■ TASK GOAL
Set down each line of the data below exactly as it stands, dropping the pictures.

◆ ◆ ◆ ◆ ◆ ◆ ◆

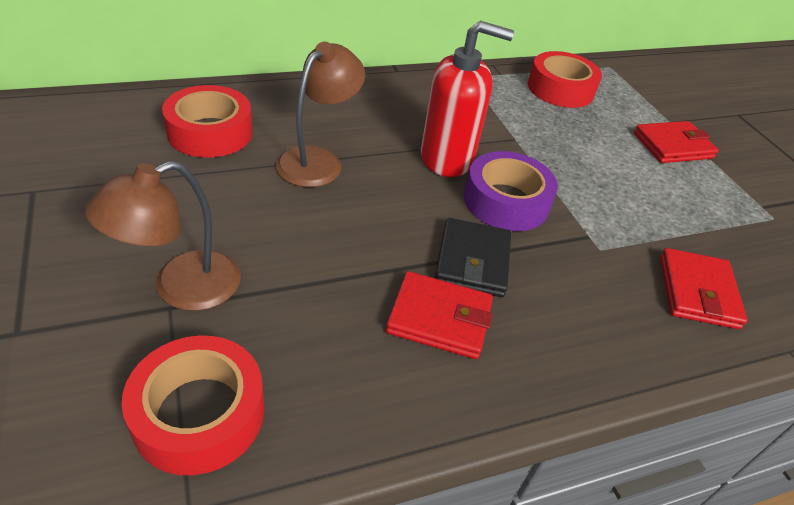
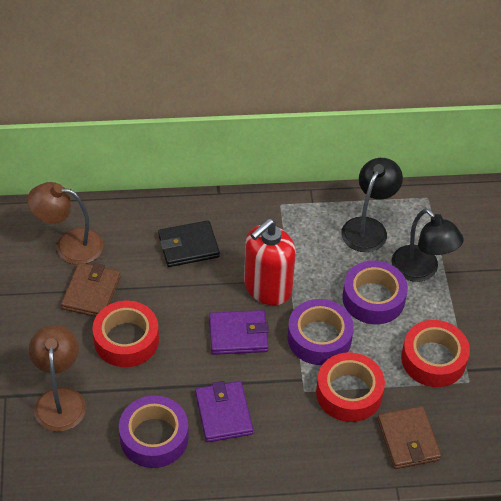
black lamp: 0 -> 2
brown wallet: 0 -> 2
purple tape: 1 -> 3
purple wallet: 0 -> 2
red wallet: 3 -> 0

◆ ◆ ◆ ◆ ◆ ◆ ◆

■ RESPONSE
black lamp: 0 -> 2
brown wallet: 0 -> 2
purple tape: 1 -> 3
purple wallet: 0 -> 2
red wallet: 3 -> 0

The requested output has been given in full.